▶ Exercise
A word-for-word copy of the data, pictures excluded, is what this task asks for.
--------
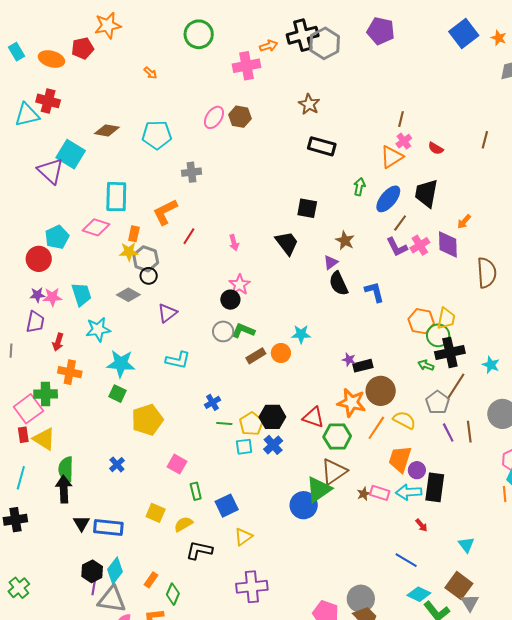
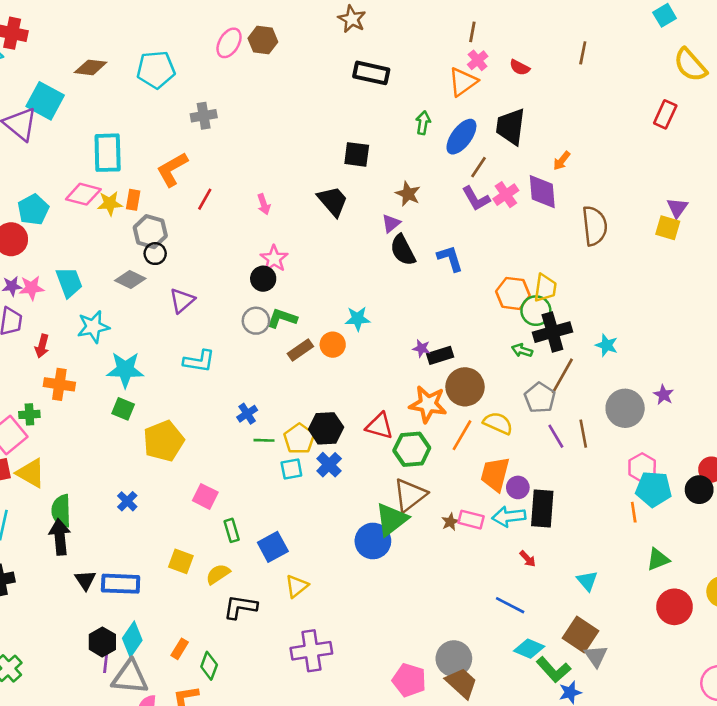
yellow star: (129, 252) -> (110, 203), moved
green cross: (46, 394) -> (29, 414), size x0.7

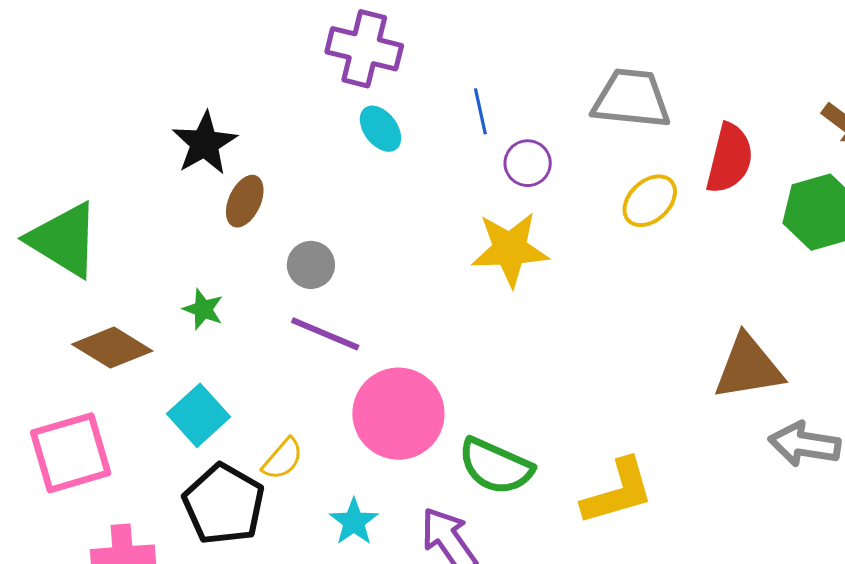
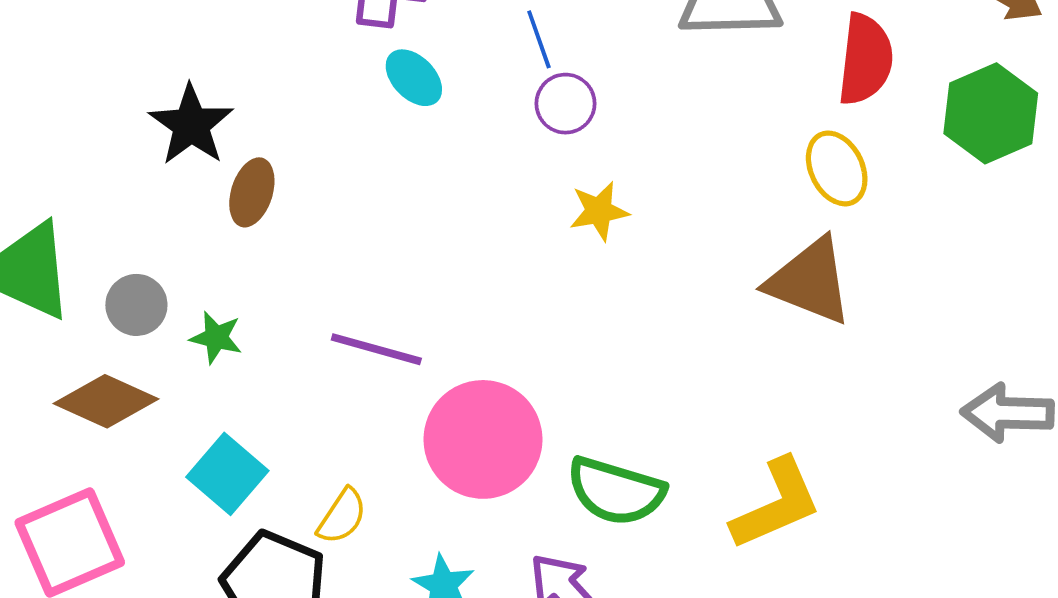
purple circle: (528, 163) -> (565, 104), moved
yellow ellipse: (650, 201) -> (837, 168), moved, turned -66
yellow star: (510, 249) -> (599, 211), size x0.6
gray circle: (311, 265) -> (136, 305), moved
brown triangle: (748, 367) -> (810, 281), moved, turned 38

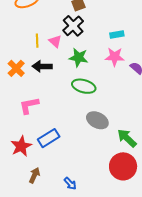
--------
▶ Expected output
yellow star: (129, 252) -> (110, 203), moved
green cross: (46, 394) -> (29, 414), size x0.7

purple circle: (528, 163) -> (565, 104), moved
yellow ellipse: (650, 201) -> (837, 168), moved, turned -66
yellow star: (510, 249) -> (599, 211), size x0.6
gray circle: (311, 265) -> (136, 305), moved
brown triangle: (748, 367) -> (810, 281), moved, turned 38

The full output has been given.